■ **WHAT TO DO**:
Could you restate the data word for word?

--

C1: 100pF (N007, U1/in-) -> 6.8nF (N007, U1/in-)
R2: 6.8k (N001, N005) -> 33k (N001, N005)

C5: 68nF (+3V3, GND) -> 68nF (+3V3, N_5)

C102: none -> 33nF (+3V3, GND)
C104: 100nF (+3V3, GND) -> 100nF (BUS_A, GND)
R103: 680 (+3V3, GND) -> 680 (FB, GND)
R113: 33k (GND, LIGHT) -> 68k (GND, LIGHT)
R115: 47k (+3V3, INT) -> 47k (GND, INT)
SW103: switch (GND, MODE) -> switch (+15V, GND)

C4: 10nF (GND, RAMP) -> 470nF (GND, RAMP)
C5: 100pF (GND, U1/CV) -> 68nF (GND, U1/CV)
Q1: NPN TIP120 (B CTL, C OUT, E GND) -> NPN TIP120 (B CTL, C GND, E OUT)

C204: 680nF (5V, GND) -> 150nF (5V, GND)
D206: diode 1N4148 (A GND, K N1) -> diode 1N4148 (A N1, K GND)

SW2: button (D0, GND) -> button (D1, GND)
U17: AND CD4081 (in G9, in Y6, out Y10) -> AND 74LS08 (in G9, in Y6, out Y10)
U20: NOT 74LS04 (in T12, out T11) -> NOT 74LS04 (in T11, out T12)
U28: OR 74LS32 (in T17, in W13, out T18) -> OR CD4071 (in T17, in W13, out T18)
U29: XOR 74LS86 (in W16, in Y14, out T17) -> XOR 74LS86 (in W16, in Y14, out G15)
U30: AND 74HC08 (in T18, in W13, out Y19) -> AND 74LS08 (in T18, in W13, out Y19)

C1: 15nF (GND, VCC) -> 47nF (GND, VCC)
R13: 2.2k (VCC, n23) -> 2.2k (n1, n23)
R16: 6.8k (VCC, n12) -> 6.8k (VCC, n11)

--

■ **ANSWER FOR THE TASK**:
C1: 100pF (N007, U1/in-) -> 6.8nF (N007, U1/in-)
R2: 6.8k (N001, N005) -> 33k (N001, N005)

C5: 68nF (+3V3, GND) -> 68nF (+3V3, N_5)

C102: none -> 33nF (+3V3, GND)
C104: 100nF (+3V3, GND) -> 100nF (BUS_A, GND)
R103: 680 (+3V3, GND) -> 680 (FB, GND)
R113: 33k (GND, LIGHT) -> 68k (GND, LIGHT)
R115: 47k (+3V3, INT) -> 47k (GND, INT)
SW103: switch (GND, MODE) -> switch (+15V, GND)

C4: 10nF (GND, RAMP) -> 470nF (GND, RAMP)
C5: 100pF (GND, U1/CV) -> 68nF (GND, U1/CV)
Q1: NPN TIP120 (B CTL, C OUT, E GND) -> NPN TIP120 (B CTL, C GND, E OUT)

C204: 680nF (5V, GND) -> 150nF (5V, GND)
D206: diode 1N4148 (A GND, K N1) -> diode 1N4148 (A N1, K GND)

SW2: button (D0, GND) -> button (D1, GND)
U17: AND CD4081 (in G9, in Y6, out Y10) -> AND 74LS08 (in G9, in Y6, out Y10)
U20: NOT 74LS04 (in T12, out T11) -> NOT 74LS04 (in T11, out T12)
U28: OR 74LS32 (in T17, in W13, out T18) -> OR CD4071 (in T17, in W13, out T18)
U29: XOR 74LS86 (in W16, in Y14, out T17) -> XOR 74LS86 (in W16, in Y14, out G15)
U30: AND 74HC08 (in T18, in W13, out Y19) -> AND 74LS08 (in T18, in W13, out Y19)

C1: 15nF (GND, VCC) -> 47nF (GND, VCC)
R13: 2.2k (VCC, n23) -> 2.2k (n1, n23)
R16: 6.8k (VCC, n12) -> 6.8k (VCC, n11)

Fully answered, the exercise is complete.